WHAT YOU NEED TO DO – Below are records with pictures. Transcribe exactly, and only, the lines from the line with "none -> red plate B3:D3 level 1" to the line with "none -> grey plate J3 level 1", both ends included, but not the pictures.

DATA FOR REVIEW –
------------------------
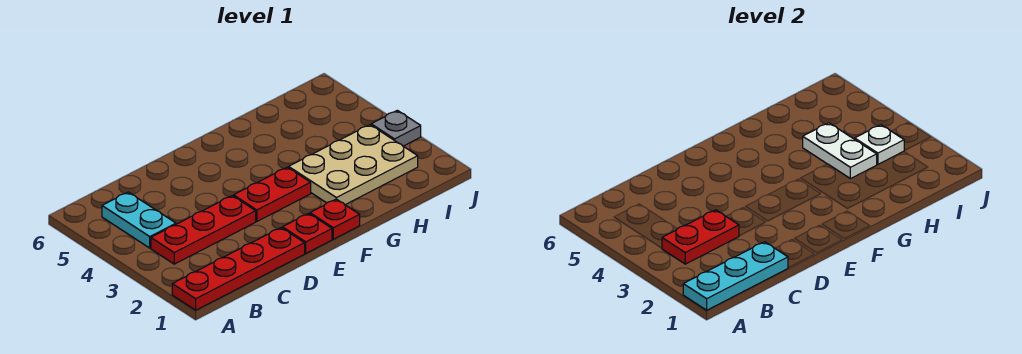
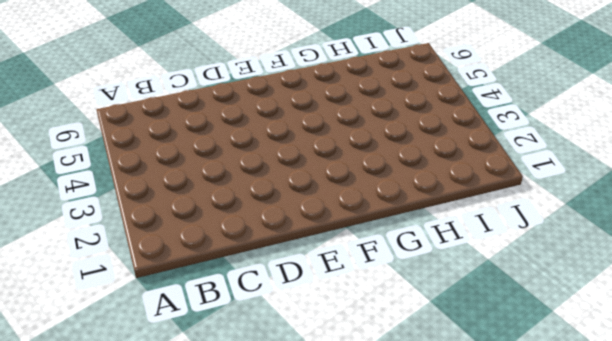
none -> red plate A1:D1 level 1
none -> red plate B3:D3 level 1
none -> cyan plate B4:B5 level 1

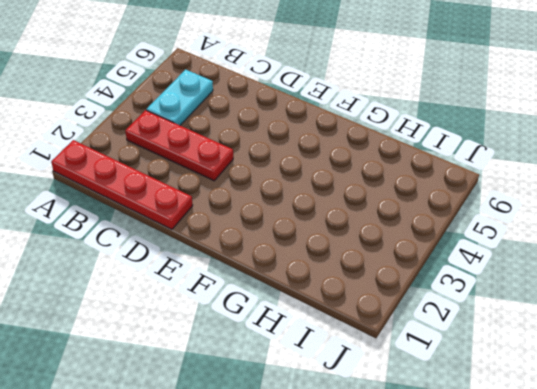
none -> red plate E1 level 1
none -> red plate E3:F3 level 1
none -> red plate F1 level 1

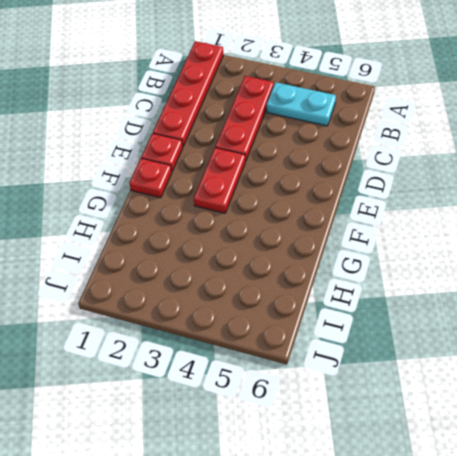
none -> tan plate G2:I3 level 1
none -> grey plate J3 level 1
none -> cyan plate A1:C1 level 2

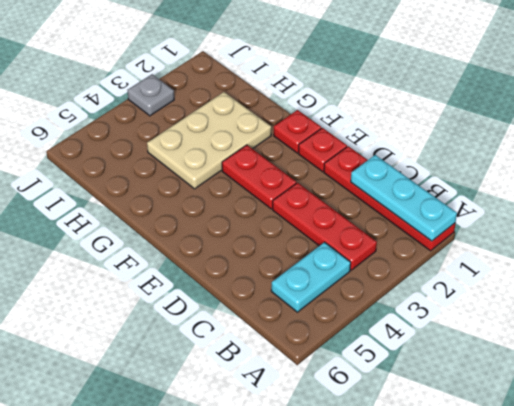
tan plate G2:H4 level 1 -> tan plate G2:I3 level 1
none -> red plate B3:C3 level 2
none -> white plate H3:H4 level 2
none -> white plate I3 level 2

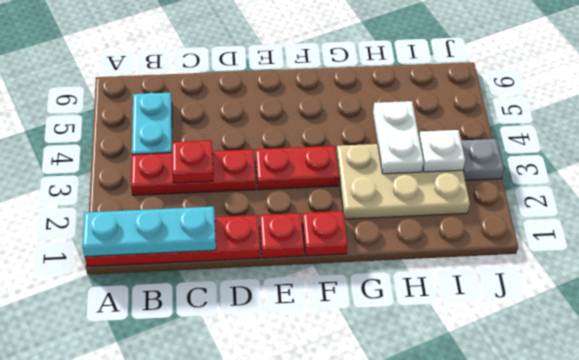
red plate C3 level 2 -> red plate B3:C3 level 2

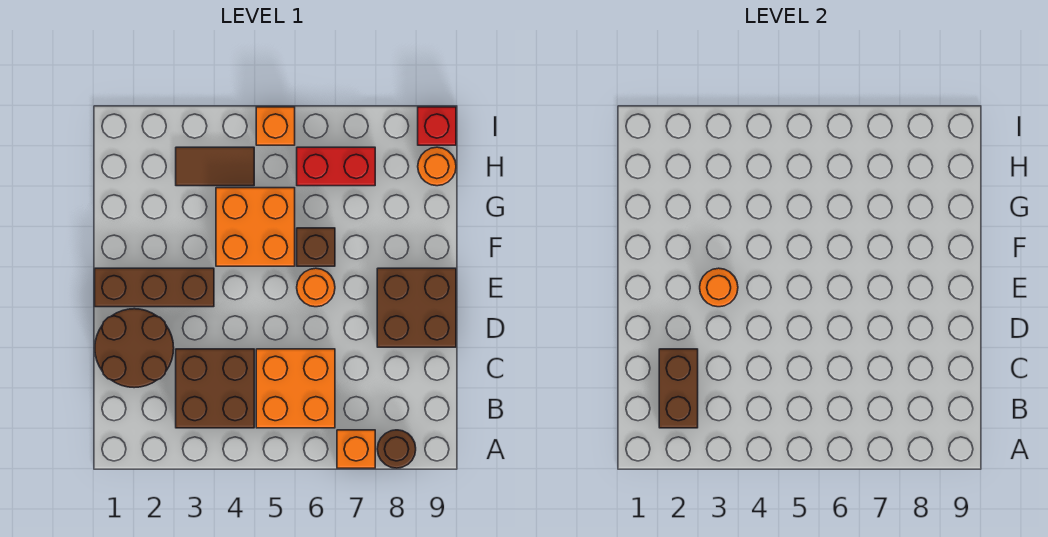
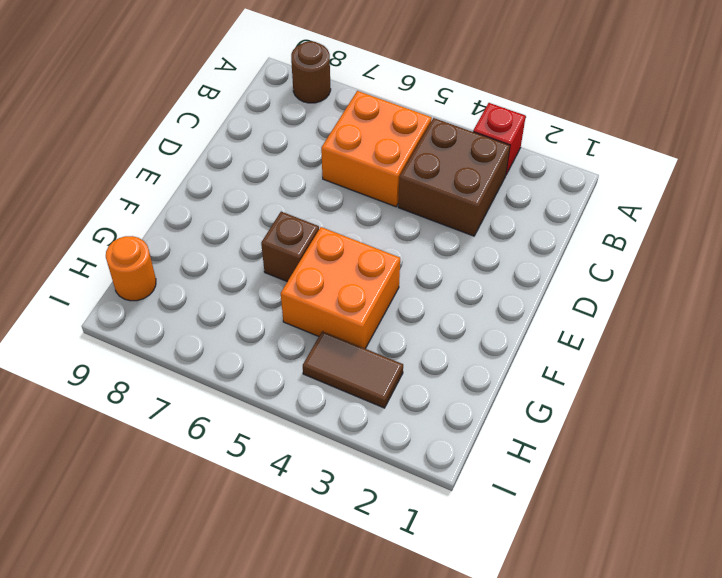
red brick A3 level 1 -> red brick I9 level 1
none -> orange brick A7 level 1
none -> brown round brick C1:D2 level 1
none -> brown brick D8:E9 level 1

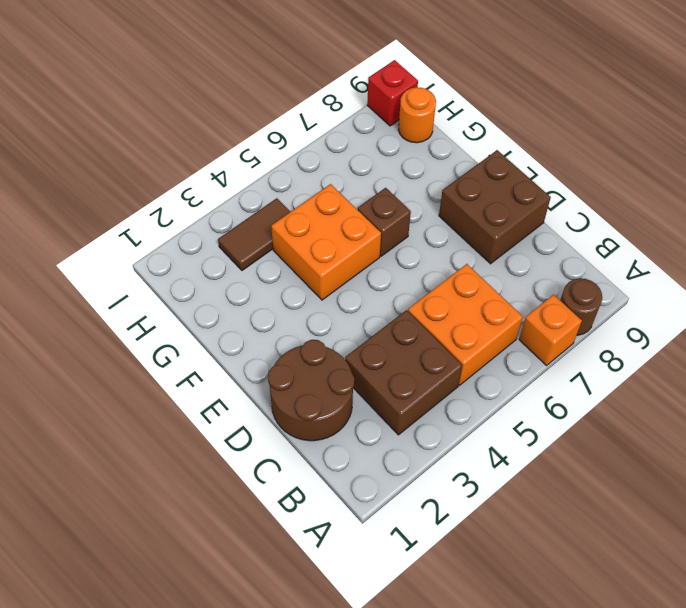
none -> brown brick E1:E3 level 1
none -> orange round brick E6 level 1
none -> red brick H6:H7 level 1

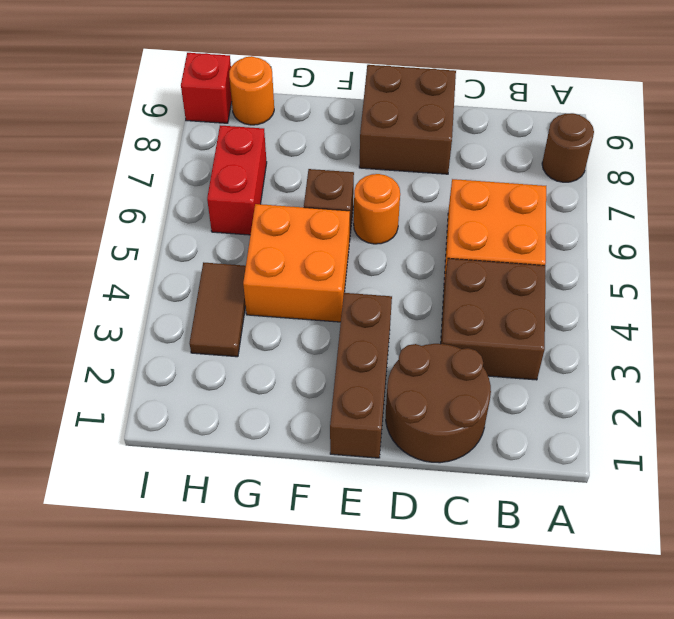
none -> orange brick A7 level 1
none -> orange brick I5 level 1
none -> brown brick B2:C2 level 2

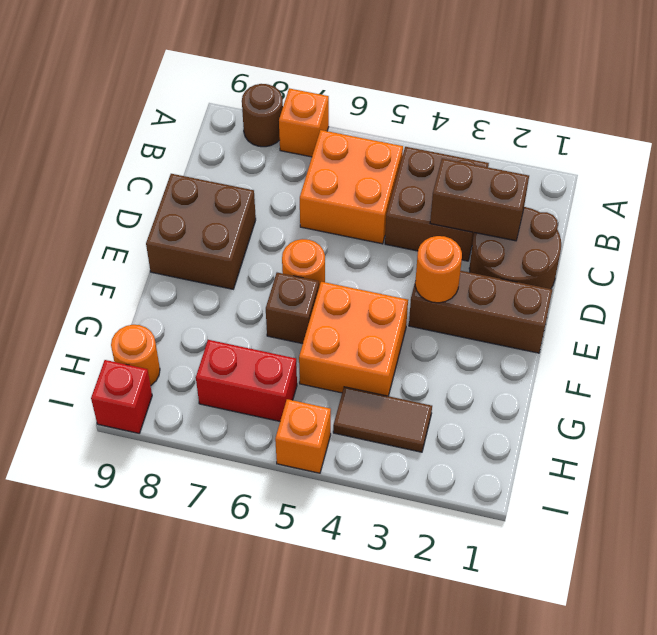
brown brick C2:C3 level 2 -> brown brick B2:C2 level 2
------------------------
TASK OUTPUT –
none -> red plate B3:D3 level 1
none -> cyan plate B4:B5 level 1

none -> red plate E1 level 1
none -> red plate E3:F3 level 1
none -> red plate F1 level 1

none -> tan plate G2:I3 level 1
none -> grey plate J3 level 1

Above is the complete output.